All entries below must be written out verbatim, and the images must be dropped.
INPUT DATA below:
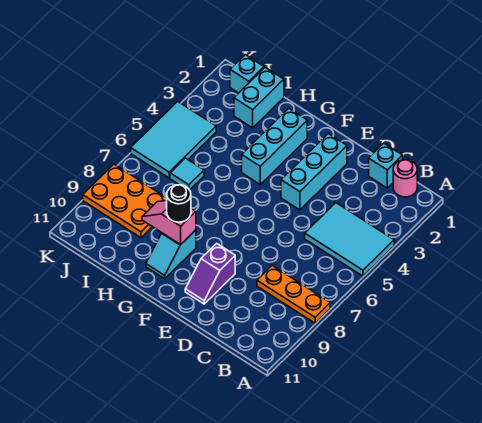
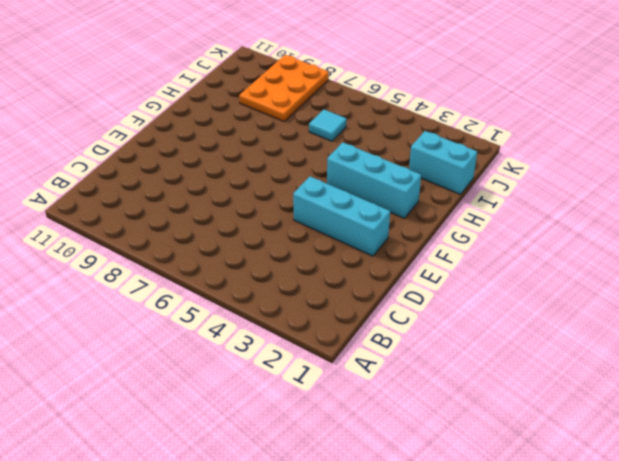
none -> cyan tile A4:C5 level 1
none -> orange plate A8:C8 level 1
none -> pink round brick B1 level 1

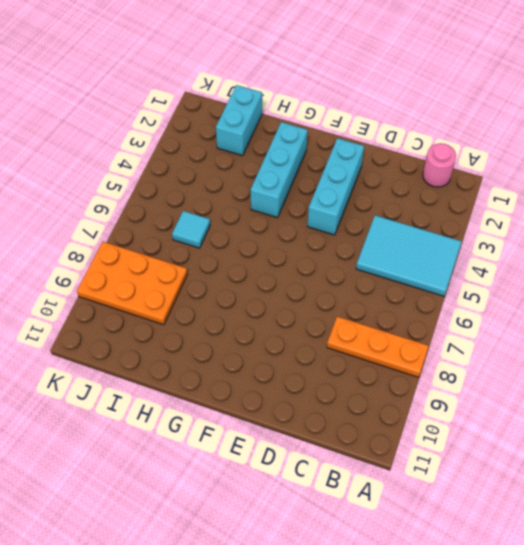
none -> cyan brick C1 level 1
none -> purple slope E9:E10 level 1 top 9
none -> cyan slope G9:G10 level 1 top 9

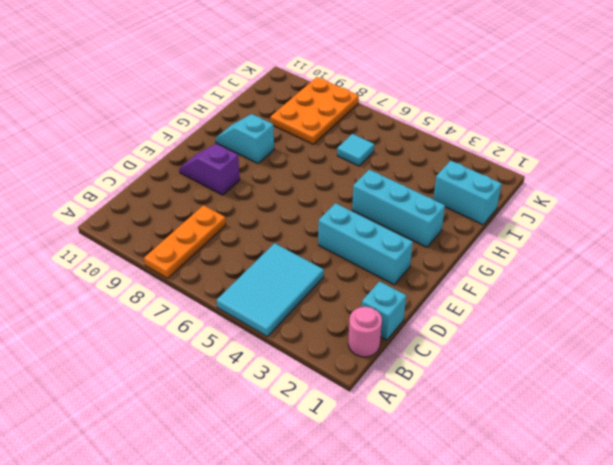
none -> cyan brick J1 level 1
none -> cyan tile J4:K6 level 1
none -> pink slope G9:H9 level 2 top G

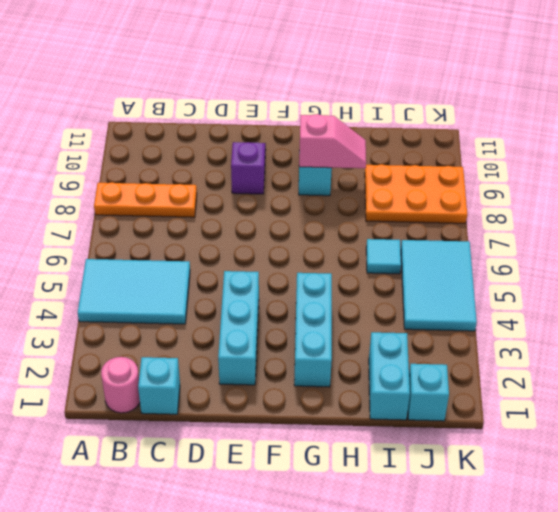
none -> black round brick G9 level 3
End of INPUT DATA.
**WORKED SOLUTION**
none -> cyan tile A4:C5 level 1
none -> orange plate A8:C8 level 1
none -> pink round brick B1 level 1

none -> cyan brick C1 level 1
none -> purple slope E9:E10 level 1 top 9
none -> cyan slope G9:G10 level 1 top 9

none -> cyan brick J1 level 1
none -> cyan tile J4:K6 level 1
none -> pink slope G9:H9 level 2 top G

none -> black round brick G9 level 3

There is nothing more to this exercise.